• _Task statement_: Quote, word for word, the line containing "L1: 330uH (N3, N23) -> none" and all lines that follow it to the end of the records, with no pictures.

• _The records_:

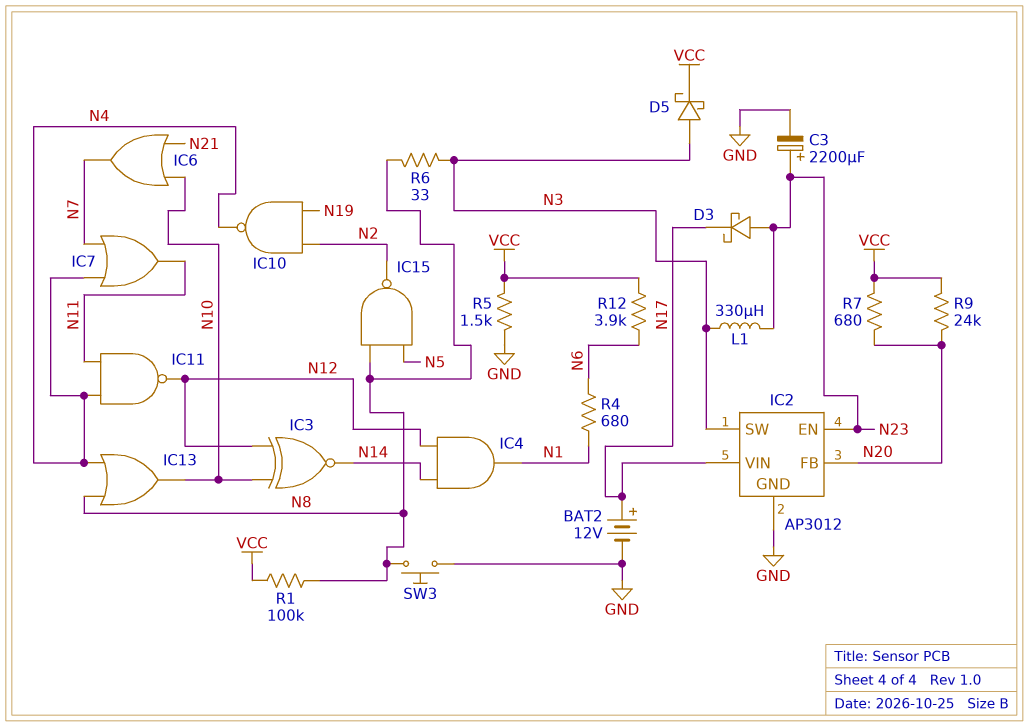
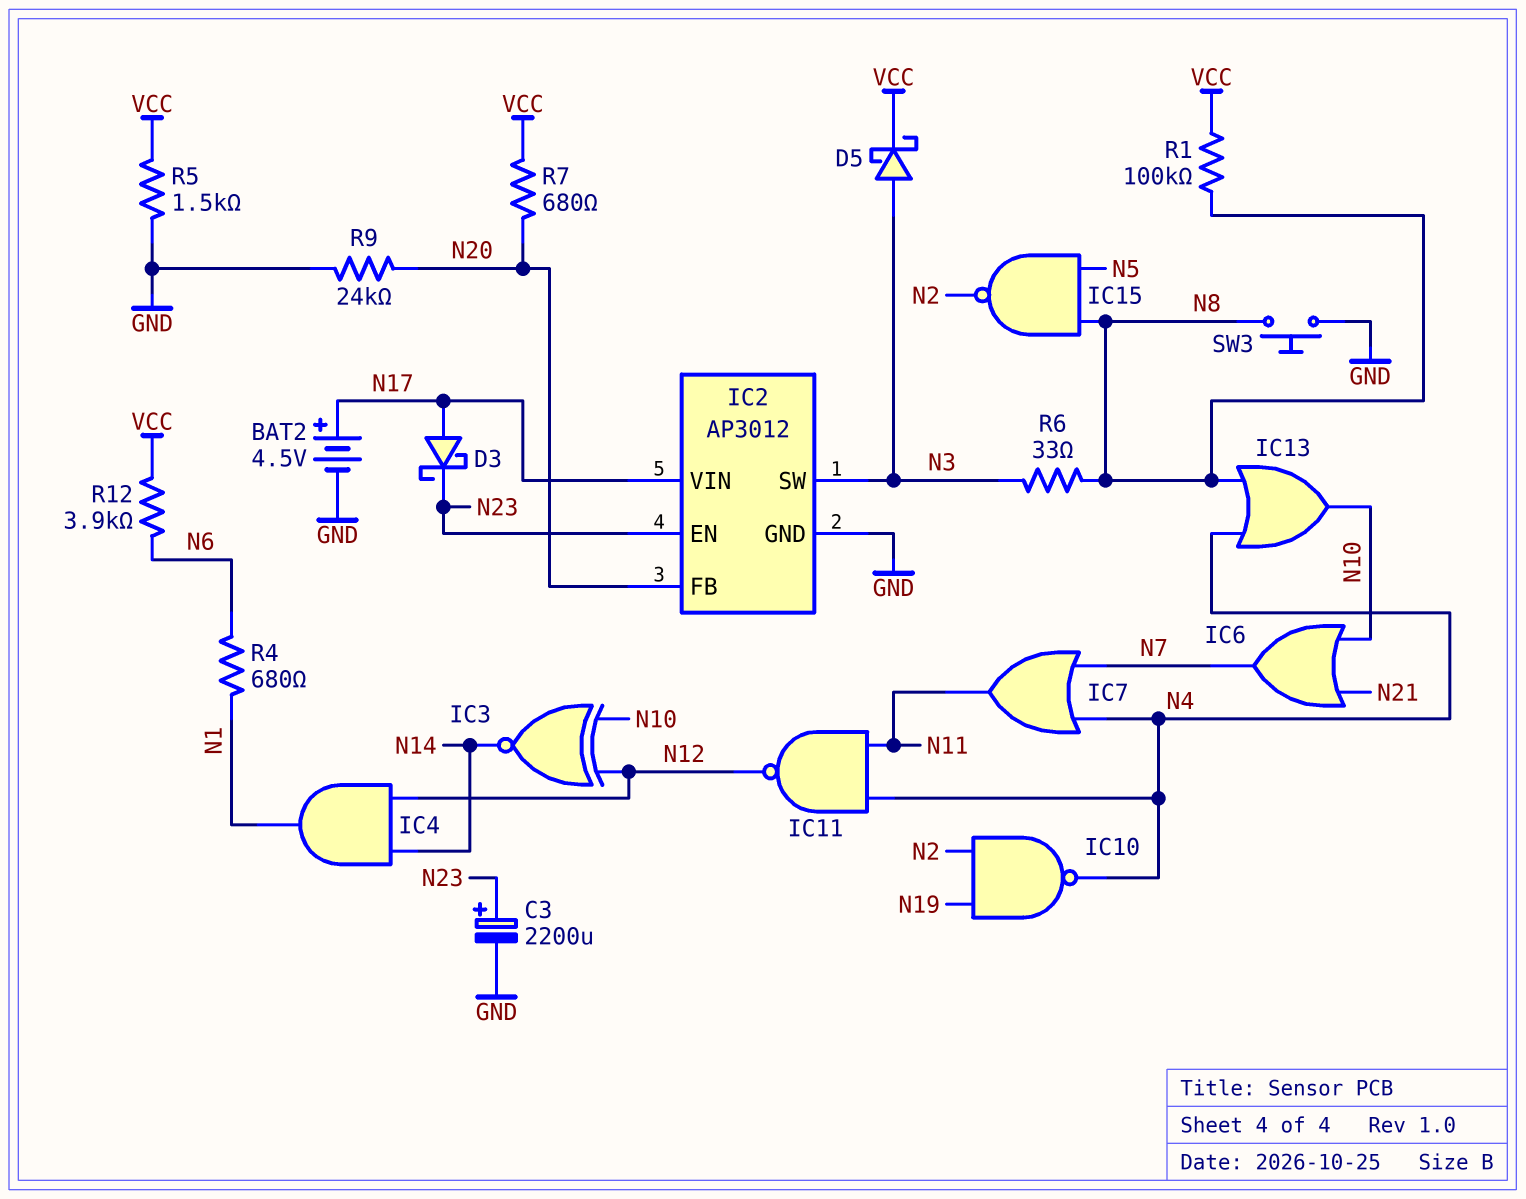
BAT2: 12V (plus N17, minus GND) -> 4.5V (plus N17, minus GND)
D3: schottky (A N23, K N17) -> schottky (A N17, K N23)
L1: 330uH (N3, N23) -> none
R9: 24k (N20, VCC) -> 24k (GND, N20)

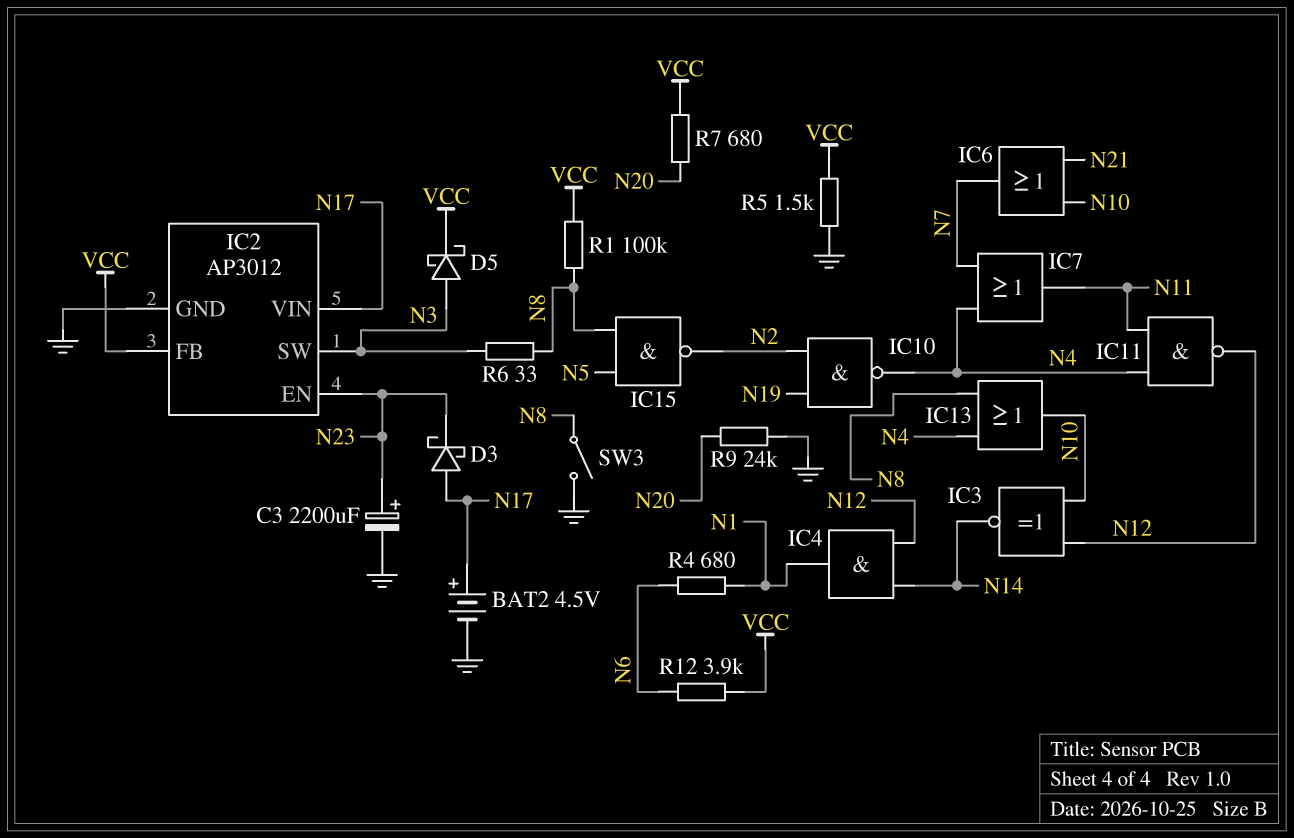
IC2 pin FB: N20 -> VCC
SW3: button (GND, N8) -> switch (GND, N8)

• _Output for this exercise_:
L1: 330uH (N3, N23) -> none
R9: 24k (N20, VCC) -> 24k (GND, N20)

IC2 pin FB: N20 -> VCC
SW3: button (GND, N8) -> switch (GND, N8)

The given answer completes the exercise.